- AIM: Could you quote the listing below word for word, from its first line through the line containing "ebony [245, 435]", both included, and leave out the pictures?
━━━━━━━━━━━━━━━━━━━━
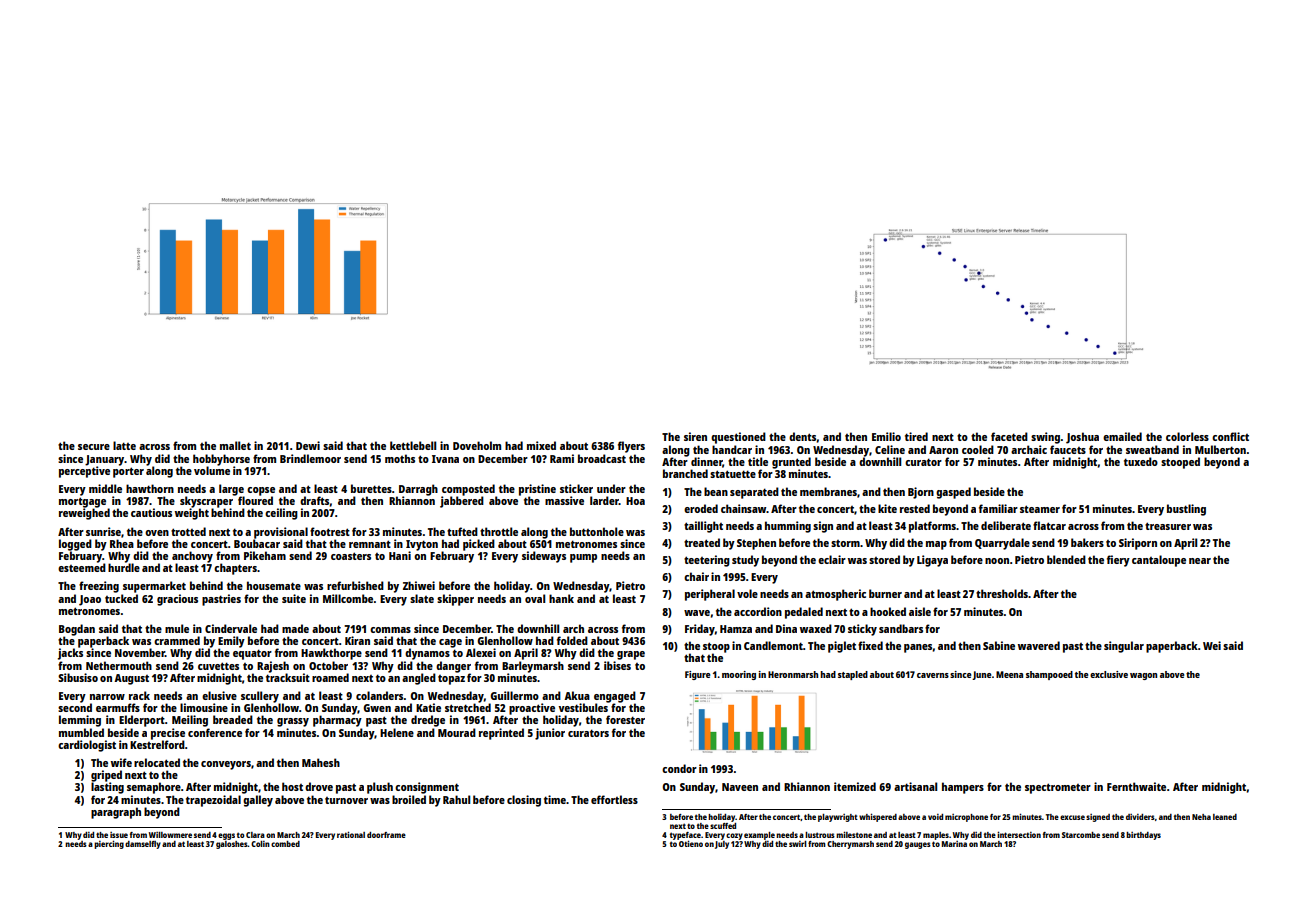 The height and width of the screenshot is (924, 1308). I want to click on anchovy, so click(192, 557).
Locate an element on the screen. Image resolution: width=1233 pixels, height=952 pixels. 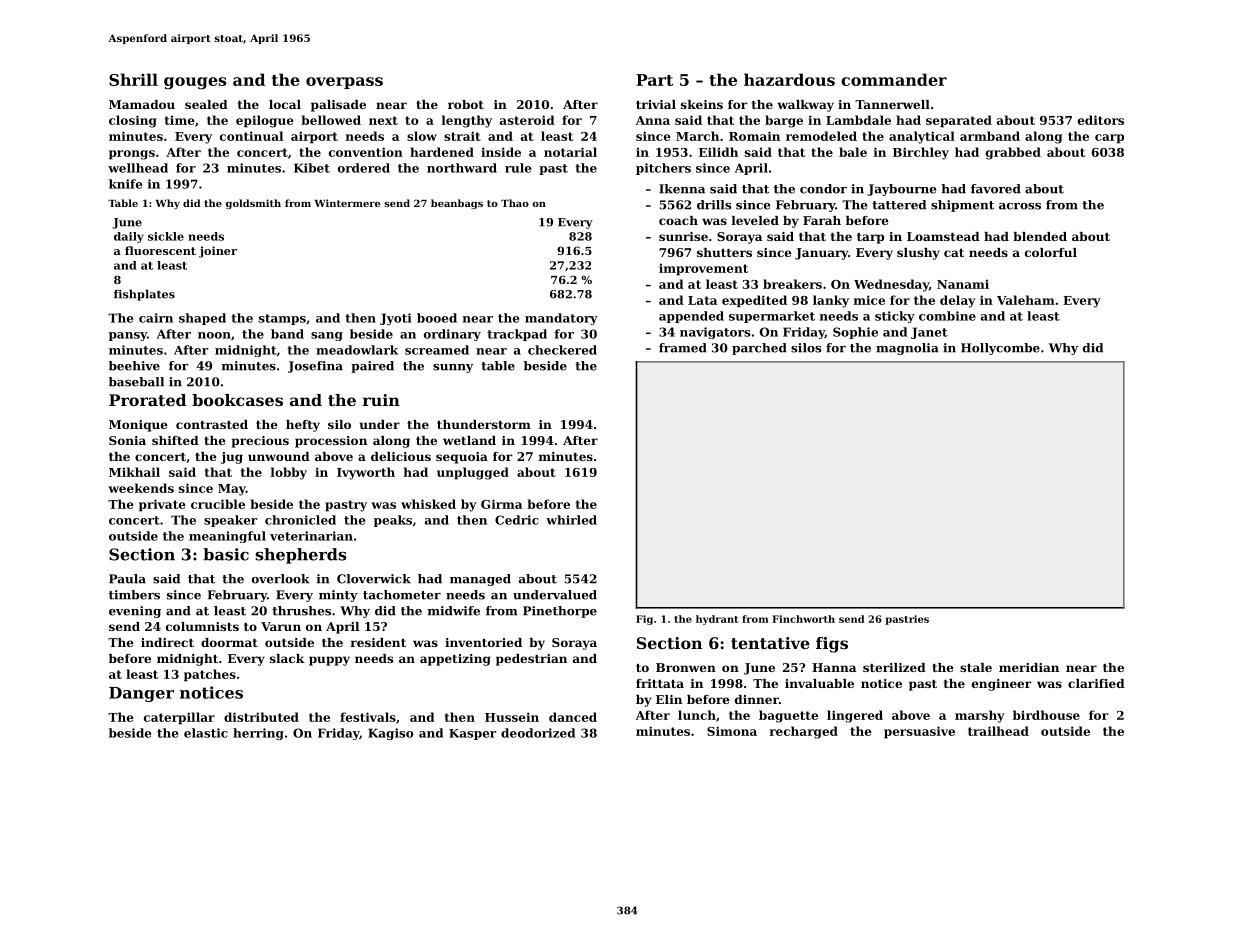
Finchworth is located at coordinates (803, 619).
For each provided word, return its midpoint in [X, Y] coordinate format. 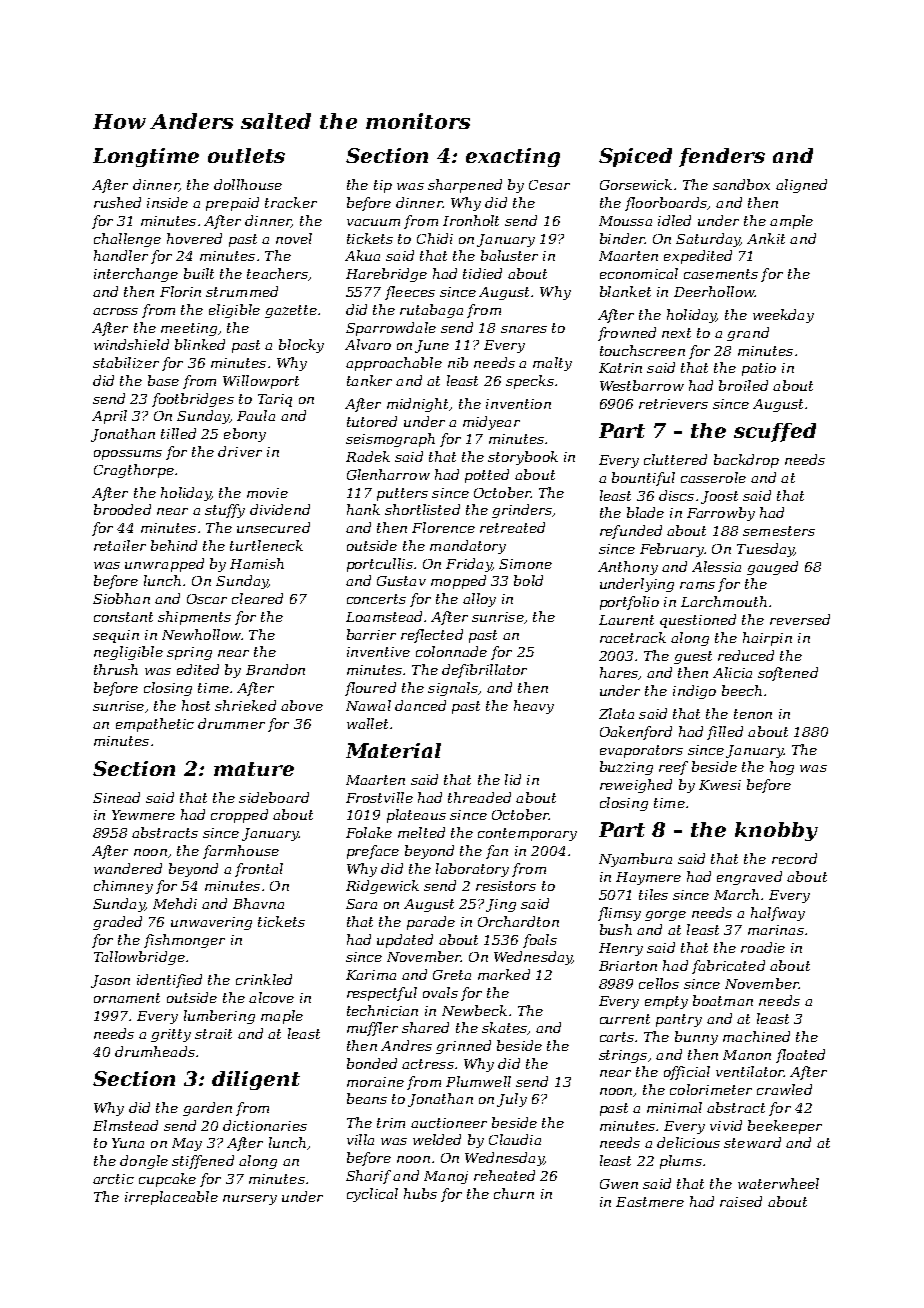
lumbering [219, 1017]
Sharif [368, 1177]
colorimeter [711, 1089]
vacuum [373, 222]
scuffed [775, 432]
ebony [245, 435]
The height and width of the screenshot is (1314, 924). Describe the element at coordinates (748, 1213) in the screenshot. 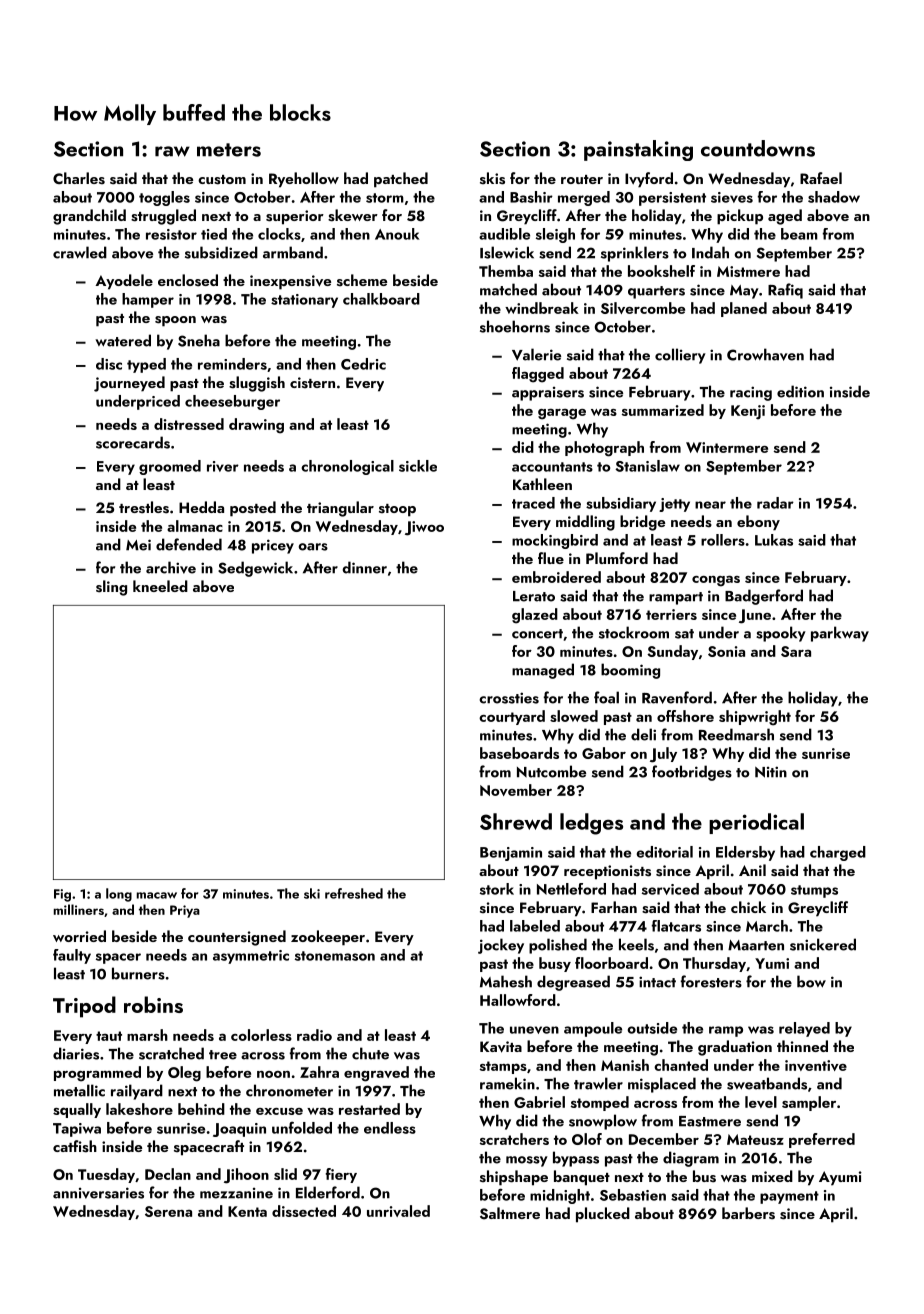

I see `barbers` at that location.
━━━━━━━━━━━━━━━━━━━━
- SOLUTION BELOW:
 The height and width of the screenshot is (924, 1308). I want to click on anchovy, so click(192, 557).
Locate an element on the screen. Image resolution: width=1233 pixels, height=952 pixels. 
Finchworth is located at coordinates (803, 619).
For each provided word, return its midpoint in [X, Y] coordinate format. 
lumbering [219, 1017]
Sharif [368, 1177]
colorimeter [711, 1089]
vacuum [373, 222]
scuffed [775, 432]
ebony [245, 435]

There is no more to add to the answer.